## Task directions
Set down every entry again word for word, please, but skip the pictures.

Recorded data
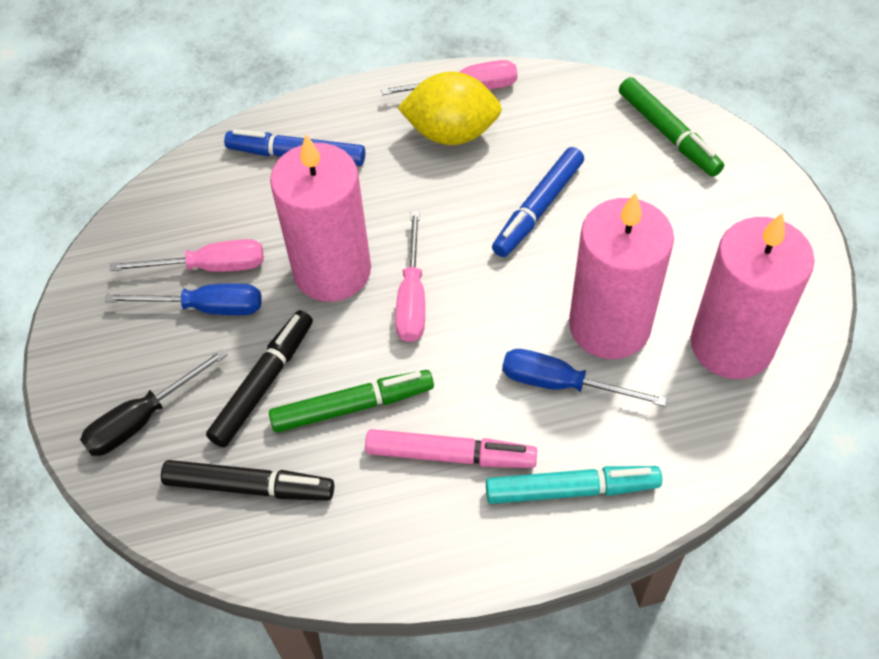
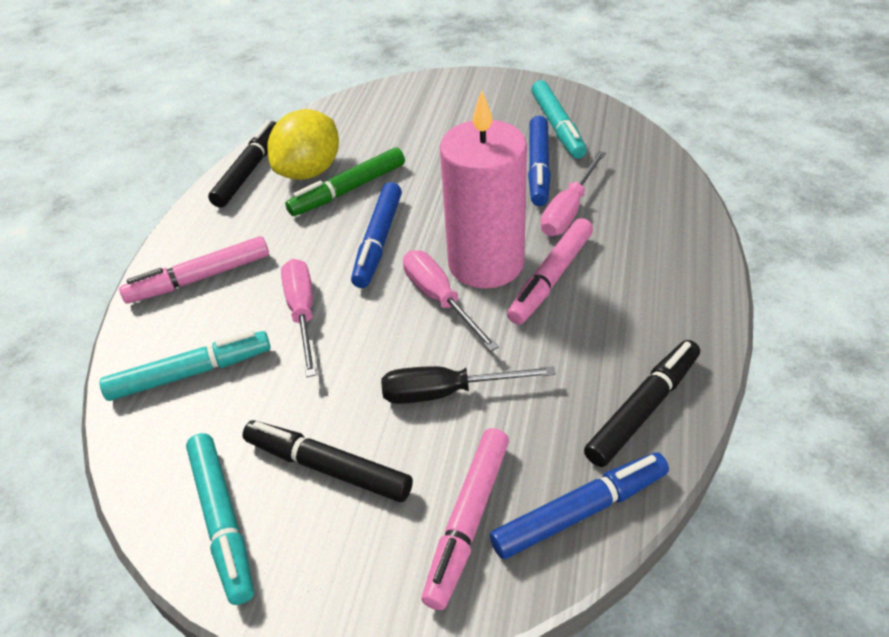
black marker: 2 -> 3
blue marker: 2 -> 3
blue screwdriver: 2 -> 0
green marker: 2 -> 1
pink candle: 3 -> 1
pink marker: 1 -> 3
turquoise marker: 1 -> 3

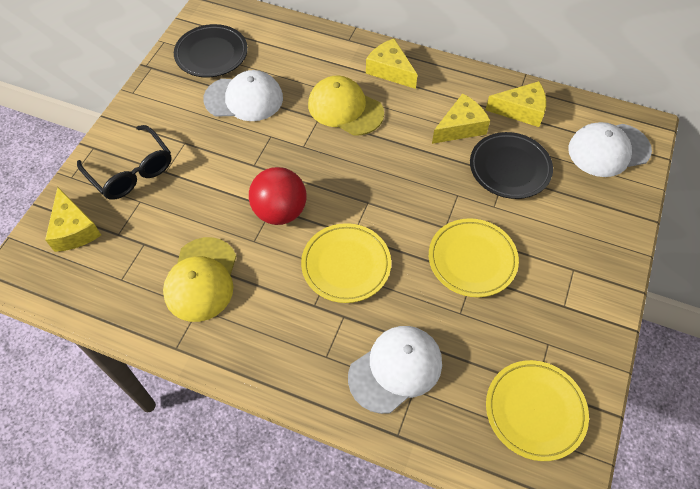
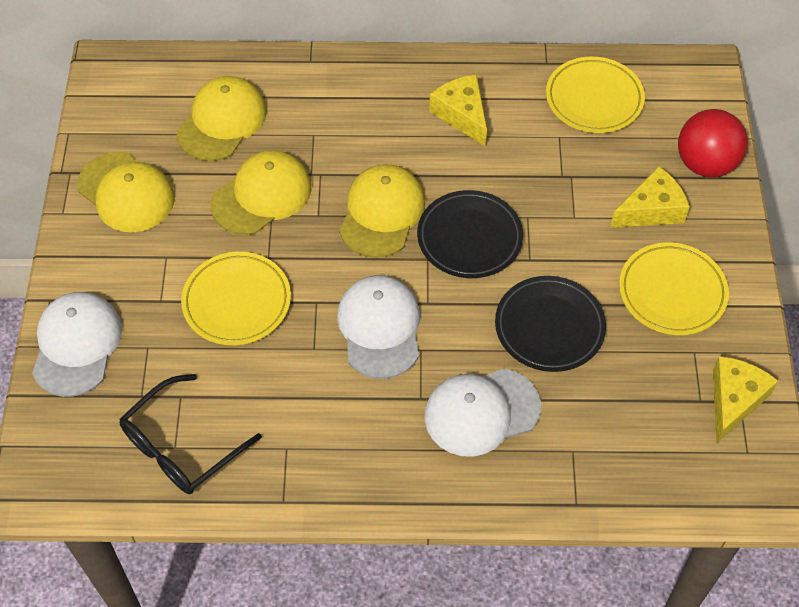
yellow cap: 2 -> 4
yellow cheese: 4 -> 3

## Task result
black marker: 2 -> 3
blue marker: 2 -> 3
blue screwdriver: 2 -> 0
green marker: 2 -> 1
pink candle: 3 -> 1
pink marker: 1 -> 3
turquoise marker: 1 -> 3

yellow cap: 2 -> 4
yellow cheese: 4 -> 3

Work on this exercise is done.